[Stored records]
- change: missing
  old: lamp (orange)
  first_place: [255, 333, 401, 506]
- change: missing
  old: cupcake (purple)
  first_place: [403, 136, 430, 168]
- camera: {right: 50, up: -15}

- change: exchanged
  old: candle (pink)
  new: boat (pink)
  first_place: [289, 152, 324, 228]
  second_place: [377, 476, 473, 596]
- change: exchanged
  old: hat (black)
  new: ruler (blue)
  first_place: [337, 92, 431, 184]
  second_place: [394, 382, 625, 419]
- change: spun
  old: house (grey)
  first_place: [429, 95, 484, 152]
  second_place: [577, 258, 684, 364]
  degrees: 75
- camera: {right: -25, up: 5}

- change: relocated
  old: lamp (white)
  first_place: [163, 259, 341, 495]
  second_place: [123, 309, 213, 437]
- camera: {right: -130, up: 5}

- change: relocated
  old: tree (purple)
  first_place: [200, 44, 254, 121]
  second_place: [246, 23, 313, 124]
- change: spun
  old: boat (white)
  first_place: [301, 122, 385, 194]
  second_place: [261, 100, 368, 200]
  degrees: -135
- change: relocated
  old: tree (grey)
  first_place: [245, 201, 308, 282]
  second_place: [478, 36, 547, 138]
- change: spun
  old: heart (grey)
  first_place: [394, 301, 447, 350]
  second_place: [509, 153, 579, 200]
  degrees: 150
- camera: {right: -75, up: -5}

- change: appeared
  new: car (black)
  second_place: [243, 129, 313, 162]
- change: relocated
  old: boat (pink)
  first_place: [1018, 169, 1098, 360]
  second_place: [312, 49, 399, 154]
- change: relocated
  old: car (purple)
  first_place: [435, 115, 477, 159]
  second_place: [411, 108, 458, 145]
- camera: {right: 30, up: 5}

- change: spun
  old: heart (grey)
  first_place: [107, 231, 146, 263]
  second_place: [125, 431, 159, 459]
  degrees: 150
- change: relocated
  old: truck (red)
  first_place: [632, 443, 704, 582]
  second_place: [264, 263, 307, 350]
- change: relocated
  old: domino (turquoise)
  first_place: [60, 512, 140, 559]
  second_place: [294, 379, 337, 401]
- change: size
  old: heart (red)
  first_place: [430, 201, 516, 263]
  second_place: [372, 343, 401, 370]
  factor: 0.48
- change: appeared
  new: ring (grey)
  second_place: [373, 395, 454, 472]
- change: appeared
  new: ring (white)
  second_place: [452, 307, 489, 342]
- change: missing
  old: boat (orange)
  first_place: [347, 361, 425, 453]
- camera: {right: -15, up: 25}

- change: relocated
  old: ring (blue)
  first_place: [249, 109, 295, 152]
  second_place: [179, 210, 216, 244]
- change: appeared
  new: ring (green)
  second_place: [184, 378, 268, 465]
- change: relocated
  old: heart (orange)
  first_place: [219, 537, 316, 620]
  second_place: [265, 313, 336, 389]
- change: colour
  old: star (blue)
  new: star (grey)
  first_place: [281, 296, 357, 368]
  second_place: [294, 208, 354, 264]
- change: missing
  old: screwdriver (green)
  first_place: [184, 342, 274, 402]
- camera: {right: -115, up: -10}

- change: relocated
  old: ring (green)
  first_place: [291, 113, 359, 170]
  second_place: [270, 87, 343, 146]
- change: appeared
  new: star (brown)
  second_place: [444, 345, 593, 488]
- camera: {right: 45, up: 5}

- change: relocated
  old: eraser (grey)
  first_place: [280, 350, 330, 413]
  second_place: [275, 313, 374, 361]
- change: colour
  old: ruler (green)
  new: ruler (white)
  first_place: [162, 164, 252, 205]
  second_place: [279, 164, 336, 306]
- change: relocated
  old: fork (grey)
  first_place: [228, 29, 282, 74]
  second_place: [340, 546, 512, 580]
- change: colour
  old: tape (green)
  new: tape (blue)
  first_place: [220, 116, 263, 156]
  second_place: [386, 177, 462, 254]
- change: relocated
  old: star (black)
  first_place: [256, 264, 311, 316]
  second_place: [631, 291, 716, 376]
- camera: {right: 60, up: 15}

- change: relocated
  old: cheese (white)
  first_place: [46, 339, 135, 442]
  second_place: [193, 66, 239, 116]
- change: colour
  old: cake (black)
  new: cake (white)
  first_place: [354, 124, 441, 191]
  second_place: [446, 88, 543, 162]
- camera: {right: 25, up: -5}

_The problem_
Restate each entry above word for word.

_Result of the task_
- change: missing
  old: lamp (orange)
  first_place: [255, 333, 401, 506]
- change: missing
  old: cupcake (purple)
  first_place: [403, 136, 430, 168]
- camera: {right: 50, up: -15}

- change: exchanged
  old: candle (pink)
  new: boat (pink)
  first_place: [289, 152, 324, 228]
  second_place: [377, 476, 473, 596]
- change: exchanged
  old: hat (black)
  new: ruler (blue)
  first_place: [337, 92, 431, 184]
  second_place: [394, 382, 625, 419]
- change: spun
  old: house (grey)
  first_place: [429, 95, 484, 152]
  second_place: [577, 258, 684, 364]
  degrees: 75
- camera: {right: -25, up: 5}

- change: relocated
  old: lamp (white)
  first_place: [163, 259, 341, 495]
  second_place: [123, 309, 213, 437]
- camera: {right: -130, up: 5}

- change: relocated
  old: tree (purple)
  first_place: [200, 44, 254, 121]
  second_place: [246, 23, 313, 124]
- change: spun
  old: boat (white)
  first_place: [301, 122, 385, 194]
  second_place: [261, 100, 368, 200]
  degrees: -135
- change: relocated
  old: tree (grey)
  first_place: [245, 201, 308, 282]
  second_place: [478, 36, 547, 138]
- change: spun
  old: heart (grey)
  first_place: [394, 301, 447, 350]
  second_place: [509, 153, 579, 200]
  degrees: 150
- camera: {right: -75, up: -5}

- change: appeared
  new: car (black)
  second_place: [243, 129, 313, 162]
- change: relocated
  old: boat (pink)
  first_place: [1018, 169, 1098, 360]
  second_place: [312, 49, 399, 154]
- change: relocated
  old: car (purple)
  first_place: [435, 115, 477, 159]
  second_place: [411, 108, 458, 145]
- camera: {right: 30, up: 5}

- change: spun
  old: heart (grey)
  first_place: [107, 231, 146, 263]
  second_place: [125, 431, 159, 459]
  degrees: 150
- change: relocated
  old: truck (red)
  first_place: [632, 443, 704, 582]
  second_place: [264, 263, 307, 350]
- change: relocated
  old: domino (turquoise)
  first_place: [60, 512, 140, 559]
  second_place: [294, 379, 337, 401]
- change: size
  old: heart (red)
  first_place: [430, 201, 516, 263]
  second_place: [372, 343, 401, 370]
  factor: 0.48
- change: appeared
  new: ring (grey)
  second_place: [373, 395, 454, 472]
- change: appeared
  new: ring (white)
  second_place: [452, 307, 489, 342]
- change: missing
  old: boat (orange)
  first_place: [347, 361, 425, 453]
- camera: {right: -15, up: 25}

- change: relocated
  old: ring (blue)
  first_place: [249, 109, 295, 152]
  second_place: [179, 210, 216, 244]
- change: appeared
  new: ring (green)
  second_place: [184, 378, 268, 465]
- change: relocated
  old: heart (orange)
  first_place: [219, 537, 316, 620]
  second_place: [265, 313, 336, 389]
- change: colour
  old: star (blue)
  new: star (grey)
  first_place: [281, 296, 357, 368]
  second_place: [294, 208, 354, 264]
- change: missing
  old: screwdriver (green)
  first_place: [184, 342, 274, 402]
- camera: {right: -115, up: -10}

- change: relocated
  old: ring (green)
  first_place: [291, 113, 359, 170]
  second_place: [270, 87, 343, 146]
- change: appeared
  new: star (brown)
  second_place: [444, 345, 593, 488]
- camera: {right: 45, up: 5}

- change: relocated
  old: eraser (grey)
  first_place: [280, 350, 330, 413]
  second_place: [275, 313, 374, 361]
- change: colour
  old: ruler (green)
  new: ruler (white)
  first_place: [162, 164, 252, 205]
  second_place: [279, 164, 336, 306]
- change: relocated
  old: fork (grey)
  first_place: [228, 29, 282, 74]
  second_place: [340, 546, 512, 580]
- change: colour
  old: tape (green)
  new: tape (blue)
  first_place: [220, 116, 263, 156]
  second_place: [386, 177, 462, 254]
- change: relocated
  old: star (black)
  first_place: [256, 264, 311, 316]
  second_place: [631, 291, 716, 376]
- camera: {right: 60, up: 15}

- change: relocated
  old: cheese (white)
  first_place: [46, 339, 135, 442]
  second_place: [193, 66, 239, 116]
- change: colour
  old: cake (black)
  new: cake (white)
  first_place: [354, 124, 441, 191]
  second_place: [446, 88, 543, 162]
- camera: {right: 25, up: -5}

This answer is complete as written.